● **REQUIRED ACTION**
Strip out all images, then restate the data verbatim.

● **GIVEN MATERIAL**
- Opening Delimiter -
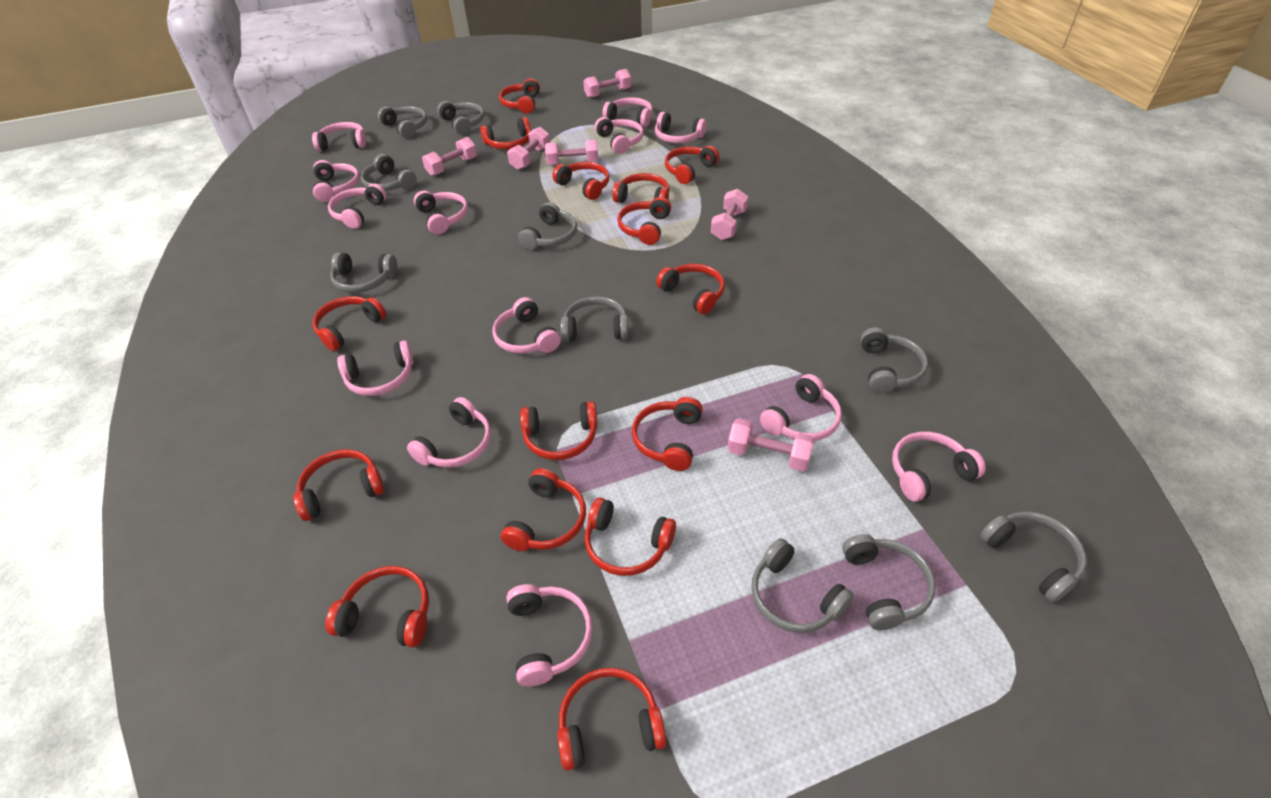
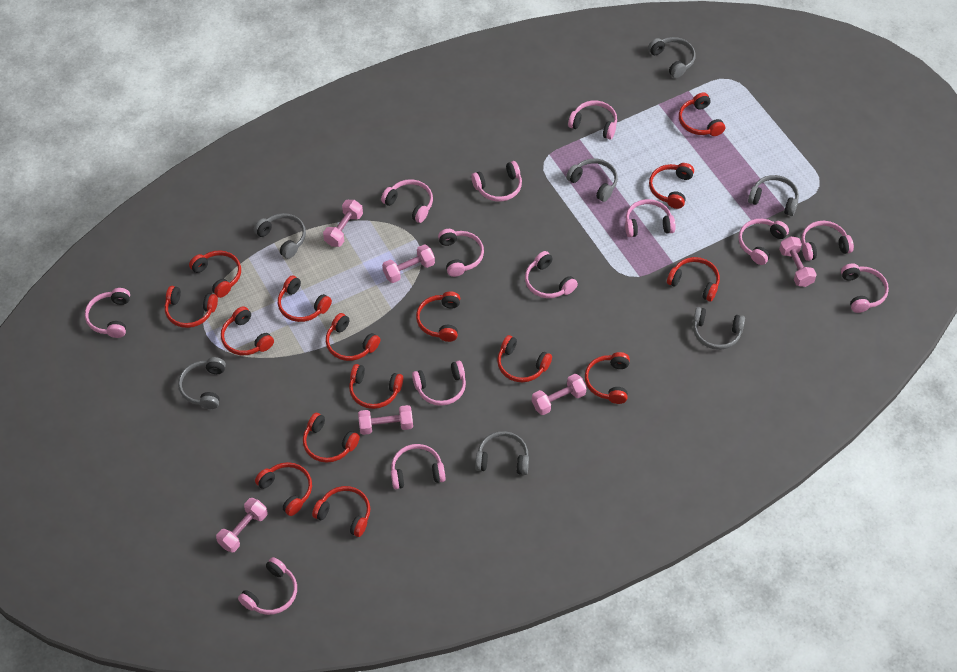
grey headphones: 10 -> 7

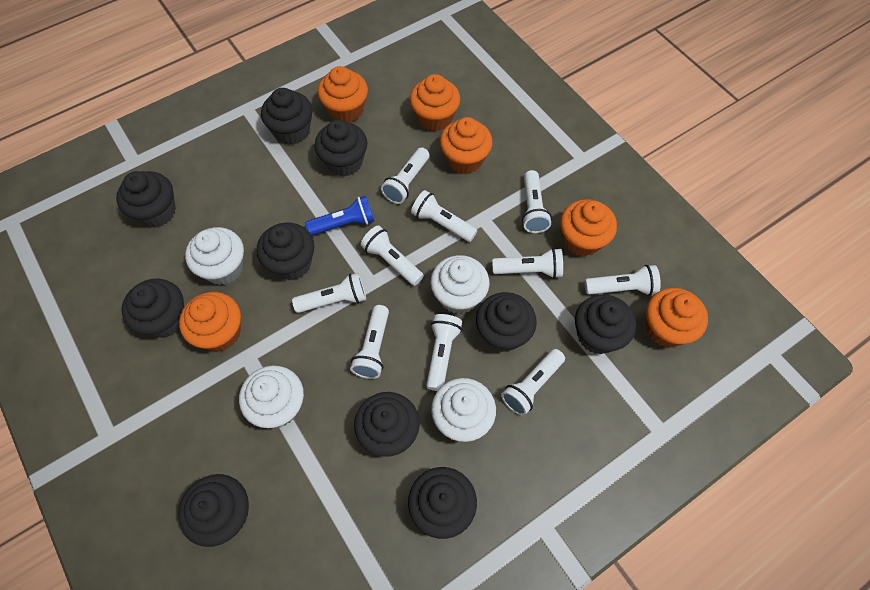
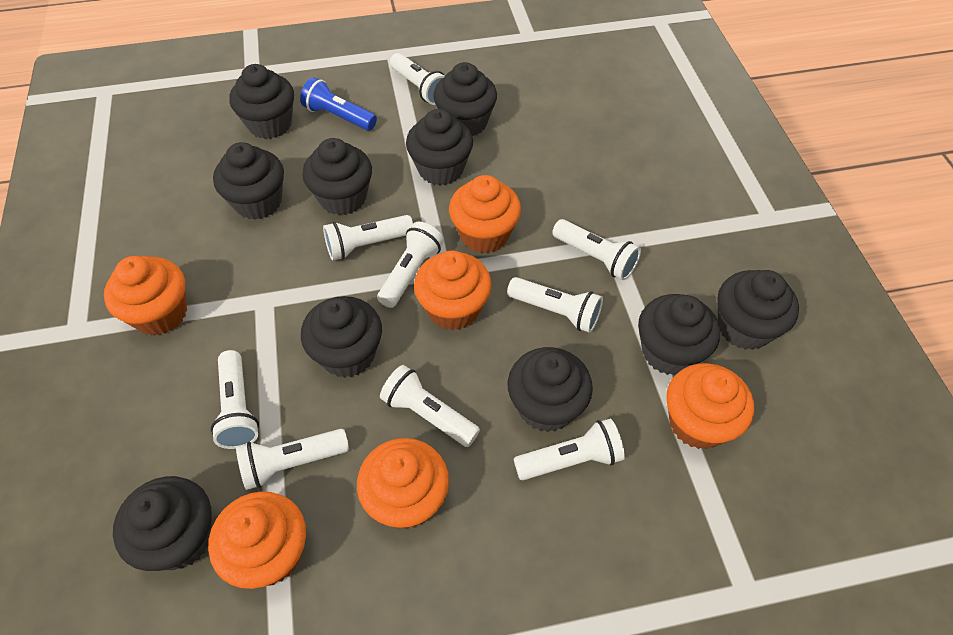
white cupcake: 4 -> 0
white flashlight: 10 -> 9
- Closing Delimiter -
● **EXERCISE RESPONSE**
grey headphones: 10 -> 7

white cupcake: 4 -> 0
white flashlight: 10 -> 9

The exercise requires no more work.